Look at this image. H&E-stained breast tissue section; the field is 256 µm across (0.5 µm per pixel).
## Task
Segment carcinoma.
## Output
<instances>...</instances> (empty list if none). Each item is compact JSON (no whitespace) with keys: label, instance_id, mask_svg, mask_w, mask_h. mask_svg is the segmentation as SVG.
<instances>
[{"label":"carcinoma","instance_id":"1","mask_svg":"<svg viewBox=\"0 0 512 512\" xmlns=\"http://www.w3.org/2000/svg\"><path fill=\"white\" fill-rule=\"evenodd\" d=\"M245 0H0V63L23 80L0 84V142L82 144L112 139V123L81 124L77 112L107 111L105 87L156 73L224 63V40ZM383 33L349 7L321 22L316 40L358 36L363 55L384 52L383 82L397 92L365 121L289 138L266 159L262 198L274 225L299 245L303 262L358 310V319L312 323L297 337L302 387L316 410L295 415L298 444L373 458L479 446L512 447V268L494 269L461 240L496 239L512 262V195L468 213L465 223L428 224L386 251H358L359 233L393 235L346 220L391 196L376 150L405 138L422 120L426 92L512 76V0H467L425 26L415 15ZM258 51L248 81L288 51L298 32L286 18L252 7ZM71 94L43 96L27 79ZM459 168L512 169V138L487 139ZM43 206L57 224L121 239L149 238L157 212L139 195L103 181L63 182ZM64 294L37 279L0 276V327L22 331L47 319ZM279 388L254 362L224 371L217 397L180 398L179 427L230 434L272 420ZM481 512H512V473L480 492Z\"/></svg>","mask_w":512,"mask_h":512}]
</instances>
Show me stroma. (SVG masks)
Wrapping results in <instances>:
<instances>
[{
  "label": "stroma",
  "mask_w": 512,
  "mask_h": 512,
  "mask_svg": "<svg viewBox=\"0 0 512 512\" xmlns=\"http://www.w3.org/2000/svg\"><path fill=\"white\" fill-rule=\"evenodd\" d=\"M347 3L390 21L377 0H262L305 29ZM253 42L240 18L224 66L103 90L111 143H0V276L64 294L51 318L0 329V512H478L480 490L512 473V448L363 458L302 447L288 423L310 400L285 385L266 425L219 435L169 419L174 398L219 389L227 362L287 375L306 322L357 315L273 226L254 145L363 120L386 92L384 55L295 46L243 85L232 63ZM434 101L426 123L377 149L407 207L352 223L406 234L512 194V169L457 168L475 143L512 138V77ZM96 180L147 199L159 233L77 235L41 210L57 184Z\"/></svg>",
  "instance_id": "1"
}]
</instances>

____________________

Written request: Copy all the records above precisely.

The response:
Look at this image. H&E-stained breast tissue section; the field is 256 µm across (0.5 µm per pixel).
## Task
Segment carcinoma.
## Output
<instances>...</instances> (empty list if none). Each item is compact JSON (no whitespace) with keys: label, instance_id, mask_svg, mask_w, mask_h. mask_svg is the segmentation as SVG.
<instances>
[{"label":"carcinoma","instance_id":"1","mask_svg":"<svg viewBox=\"0 0 512 512\" xmlns=\"http://www.w3.org/2000/svg\"><path fill=\"white\" fill-rule=\"evenodd\" d=\"M245 0H0V63L23 80L0 84V142L82 144L112 139V123L81 124L77 112L107 111L105 87L156 73L224 63V40ZM383 33L349 7L321 22L316 40L358 36L363 55L384 52L383 82L397 92L365 121L289 138L266 159L262 198L274 225L299 245L303 262L358 310V319L312 323L297 337L302 387L316 410L295 415L298 444L373 458L479 446L512 447V268L494 269L461 240L496 239L512 262V195L468 213L465 223L428 224L386 251H358L359 233L393 235L346 220L391 196L376 150L405 138L422 120L426 92L512 76V0H467L425 26L415 15ZM258 51L248 81L288 51L298 32L286 18L252 7ZM71 94L43 96L27 79ZM459 168L512 169V138L487 139ZM43 206L57 224L121 239L149 238L157 212L139 195L103 181L63 182ZM64 294L37 279L0 276V327L22 331L47 319ZM279 388L254 362L224 371L217 397L180 398L179 427L230 434L272 420ZM481 512H512V473L480 492Z\"/></svg>","mask_w":512,"mask_h":512}]
</instances>
Show me stroma. (SVG masks)
Wrapping results in <instances>:
<instances>
[{
  "label": "stroma",
  "mask_w": 512,
  "mask_h": 512,
  "mask_svg": "<svg viewBox=\"0 0 512 512\" xmlns=\"http://www.w3.org/2000/svg\"><path fill=\"white\" fill-rule=\"evenodd\" d=\"M347 3L390 21L377 0H262L305 29ZM253 42L240 18L224 66L103 90L111 143H0V276L64 294L51 318L0 329V512H478L480 490L512 473V448L363 458L302 447L288 423L310 400L285 385L266 425L219 435L169 419L174 398L219 389L227 362L287 375L306 322L357 315L273 226L254 145L363 120L386 92L384 55L295 46L243 85L232 63ZM434 101L426 123L377 149L407 207L352 223L406 234L512 194V169L457 168L475 143L512 138V77ZM96 180L147 199L159 233L77 235L41 210L57 184Z\"/></svg>",
  "instance_id": "1"
}]
</instances>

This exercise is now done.